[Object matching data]
__________

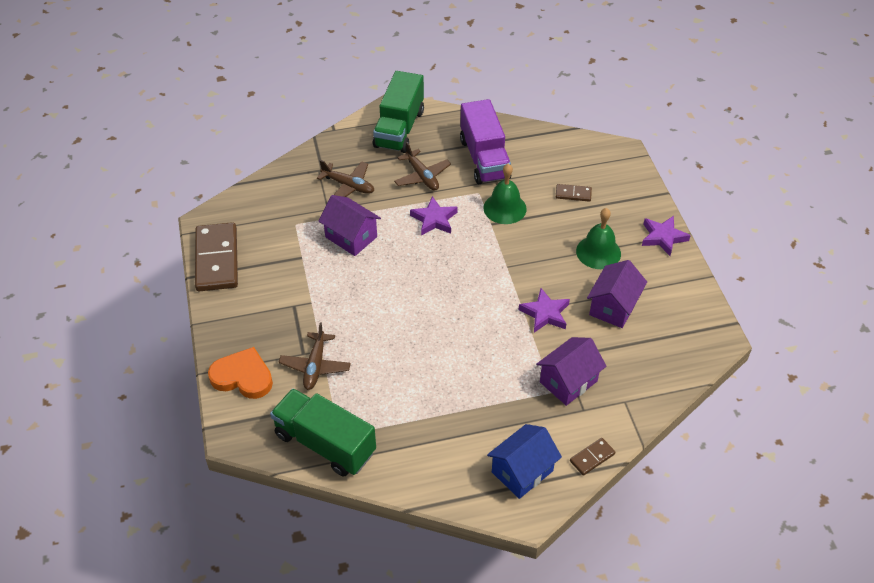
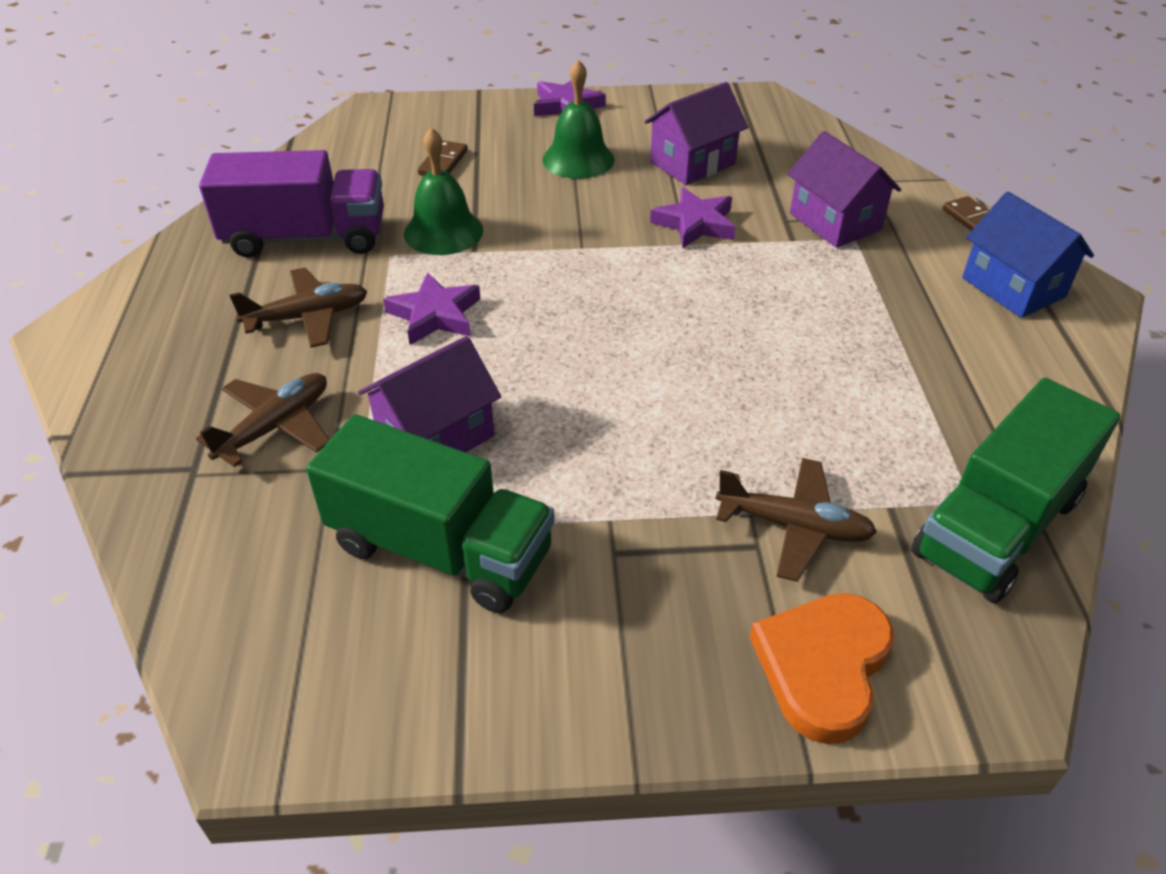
camera: 80 degrees left, 5 degrees down
(216, 259) = (414, 710): brown domino -> none
(399, 129) = (146, 332): green truck -> green truck (440, 549)
(613, 307) = (692, 163): purple house -> purple house turned 75 degrees counterclockwise

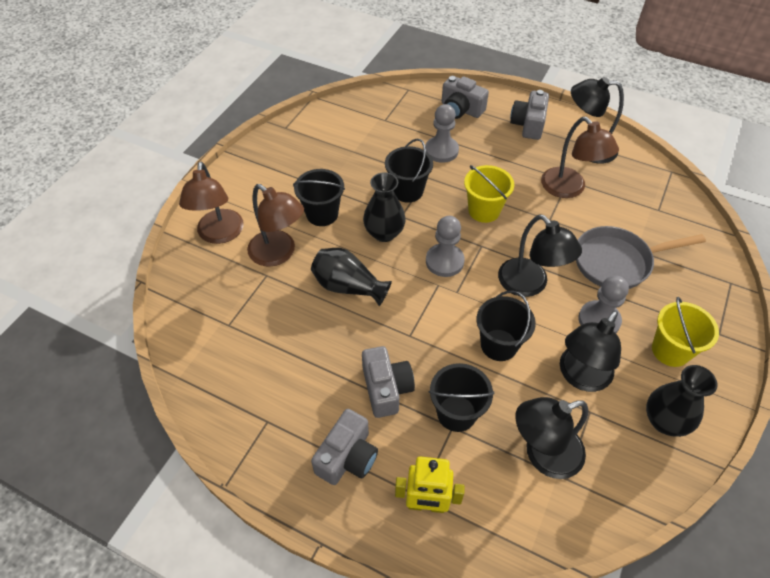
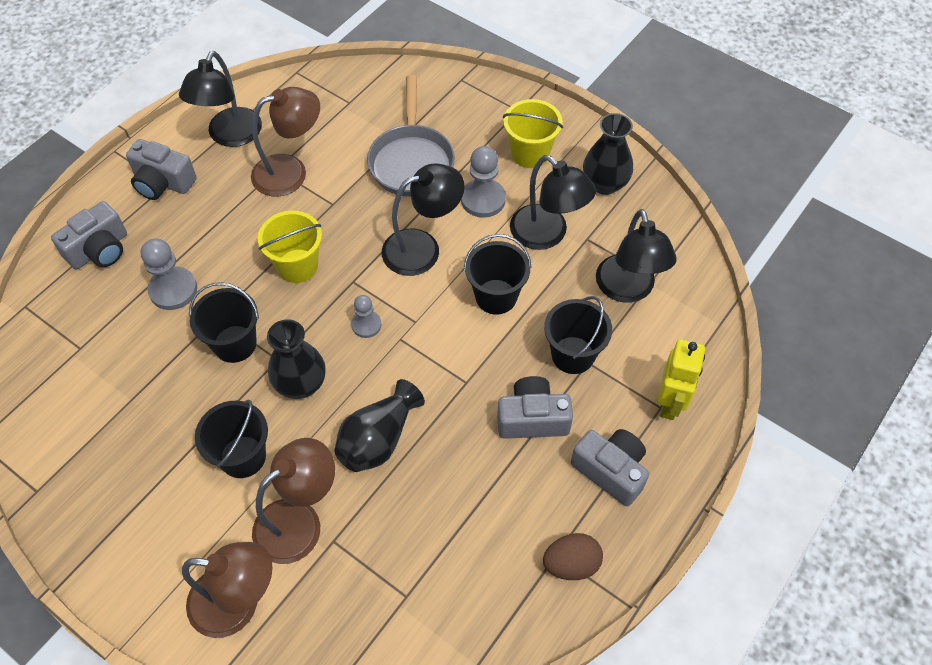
camera: 80 degrees left, 5 degrees up
(260, 433) = (571, 564): none -> brown egg
(444, 261) = (366, 325): grey pawn -> grey pawn, size x0.61

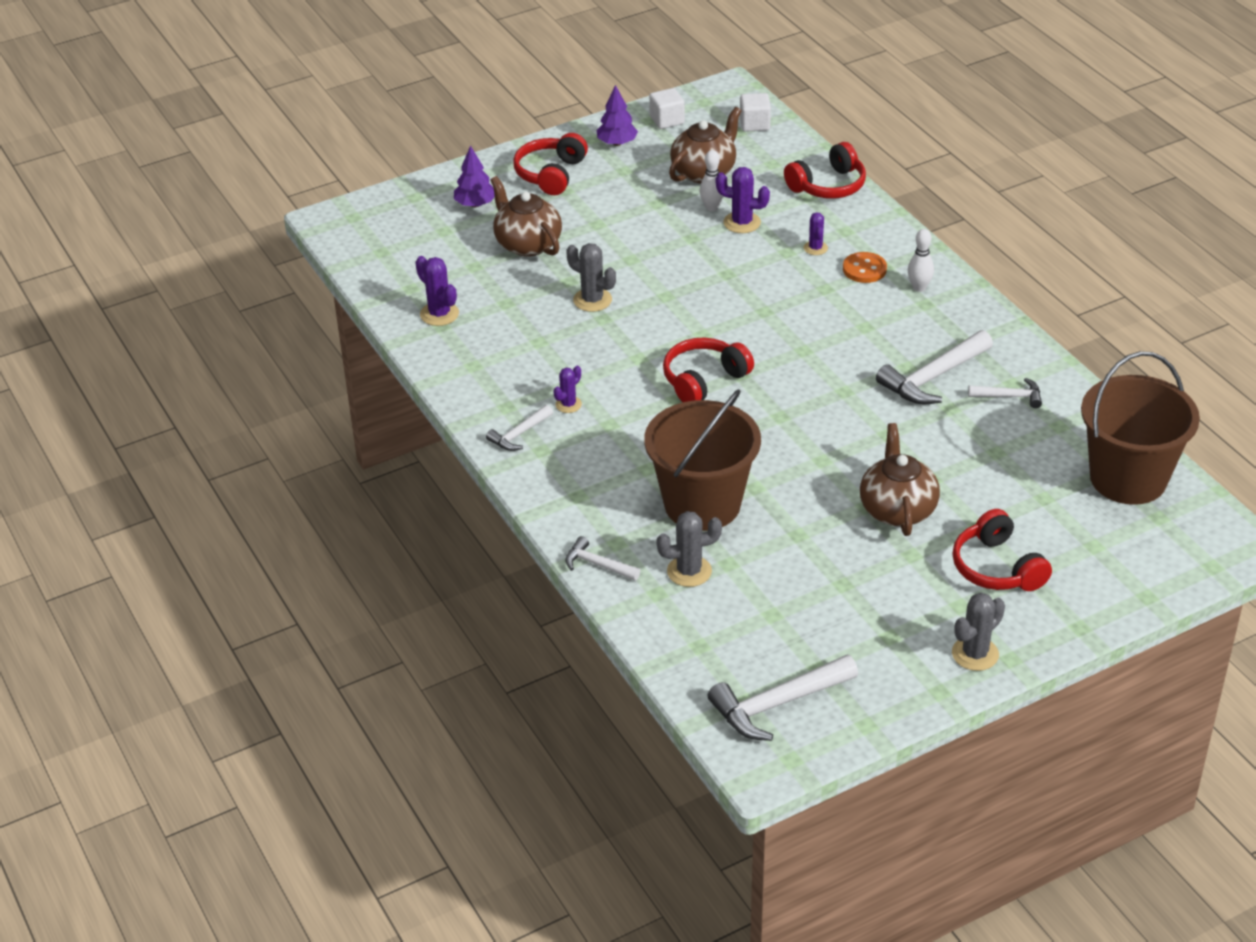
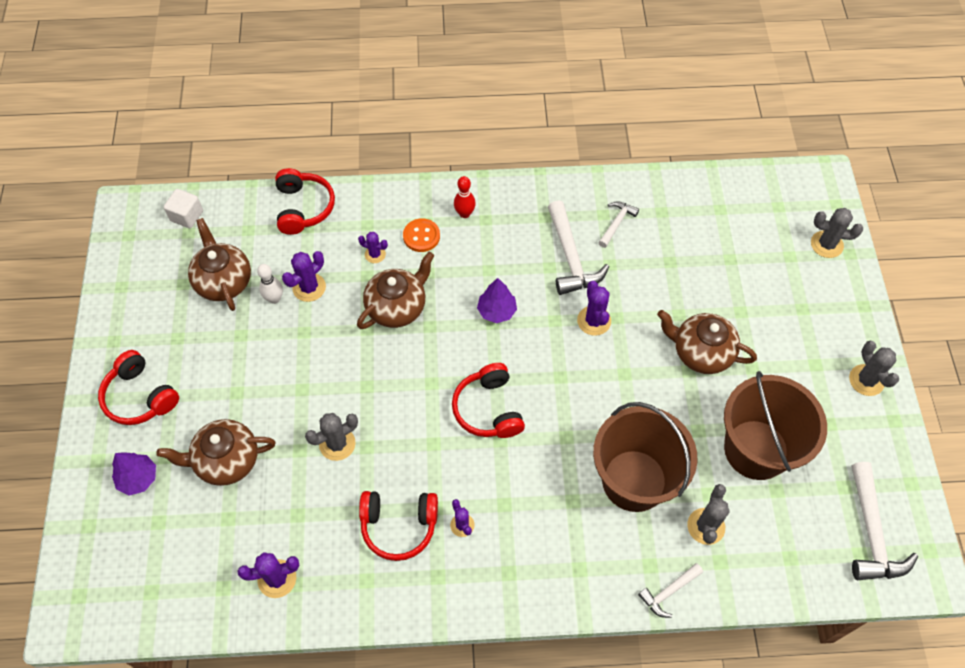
camera: 65 degrees left, 20 degrees up
(519, 434) = (479, 582): white hammer -> none
(617, 143) = (135, 325): purple tree -> purple tree (497, 311)
(667, 120) = (132, 274): white cube -> none
(768, 283) = (397, 307): none -> brown teapot
(868, 418) = (594, 321): none -> purple cactus
(919, 287) = (464, 213): white bowling pin -> red bowling pin
(996, 568) = (787, 323): red headphones -> red headphones (399, 526)
(1128, 478) = (733, 202): brown bucket -> brown bucket (756, 449)
(1141, 573) = (826, 244): none -> grey cactus

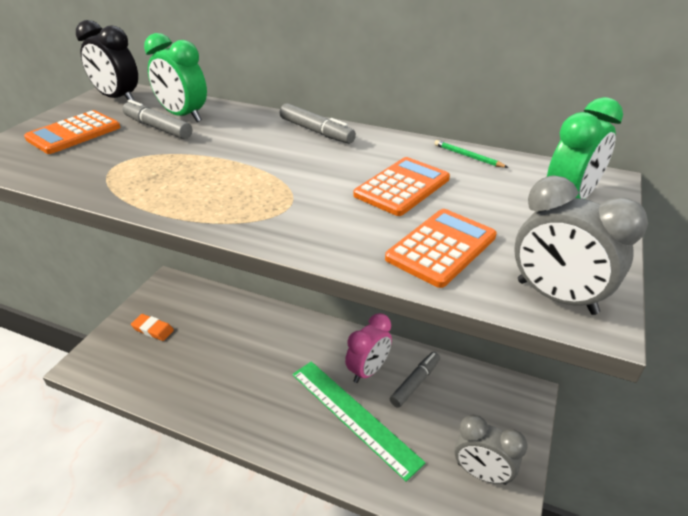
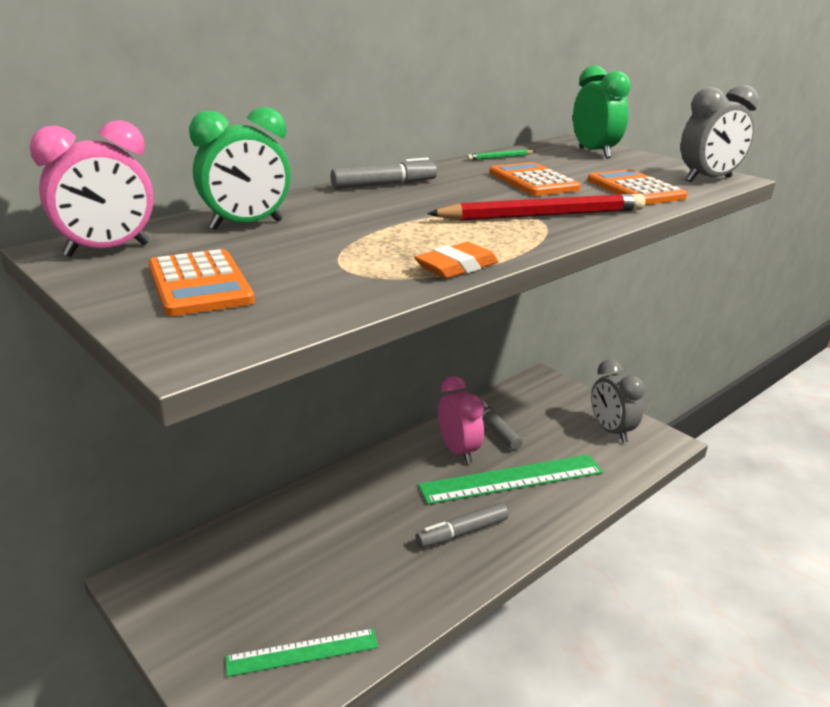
camera: 65 degrees left, 10 degrees down
(118, 99) = (107, 250): black clock -> pink clock
(135, 367) = (302, 652): none -> green ruler
(153, 329) = (235, 617): orange eraser -> orange eraser (457, 267)
(158, 128) = (263, 240): grey marker -> grey marker (462, 532)
(294, 211) = (542, 215): none -> red pencil
(481, 473) = (611, 431): grey clock -> grey clock turned 105 degrees clockwise

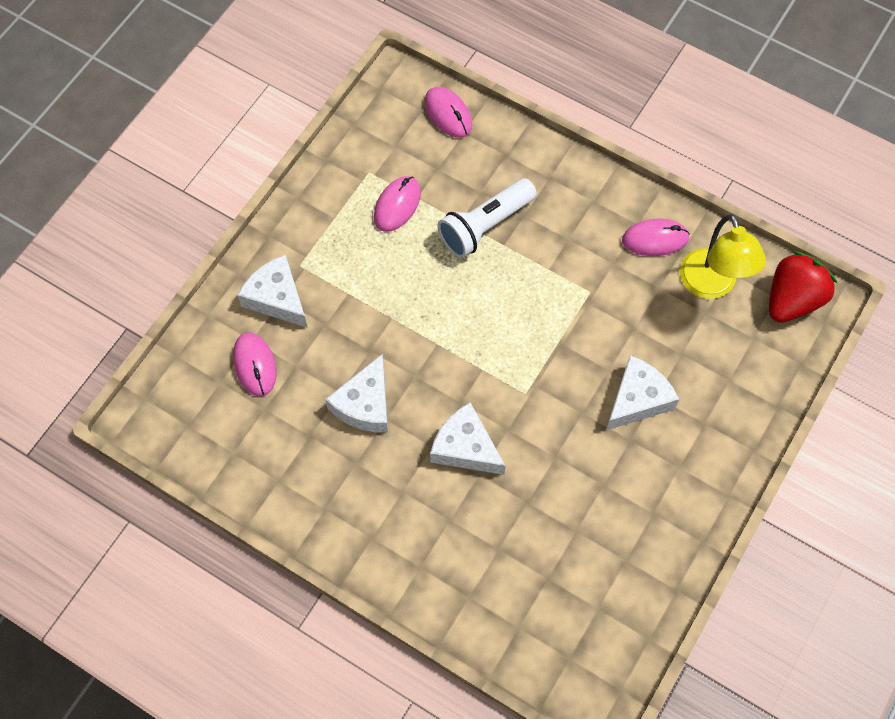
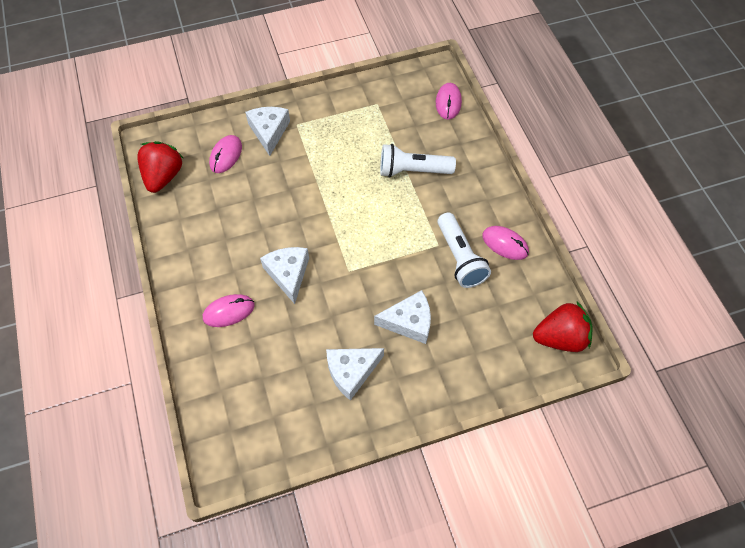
camera: 40 degrees right, 5 degrees down
(206, 446) = (163, 176): none -> red strawberry
(365, 404) = (259, 214): white cheese -> white cheese (351, 372)
(397, 205) = (375, 129): pink mouse -> pink mouse (229, 311)
(624, 289) = (460, 258): none -> white flashlight
(711, 285) = (515, 293): yellow lamp -> none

__________

When you reach the line that has "(1141, 573) = (826, 244): none -> grey cactus" in the data above, start repeating lines exactly, and stop after the line that has "(294, 211) = (542, 215): none -> red pencil"; pictures stay out.

» YOUR SOLUTION:
(1141, 573) = (826, 244): none -> grey cactus

camera: 65 degrees left, 10 degrees down
(118, 99) = (107, 250): black clock -> pink clock
(135, 367) = (302, 652): none -> green ruler
(153, 329) = (235, 617): orange eraser -> orange eraser (457, 267)
(158, 128) = (263, 240): grey marker -> grey marker (462, 532)
(294, 211) = (542, 215): none -> red pencil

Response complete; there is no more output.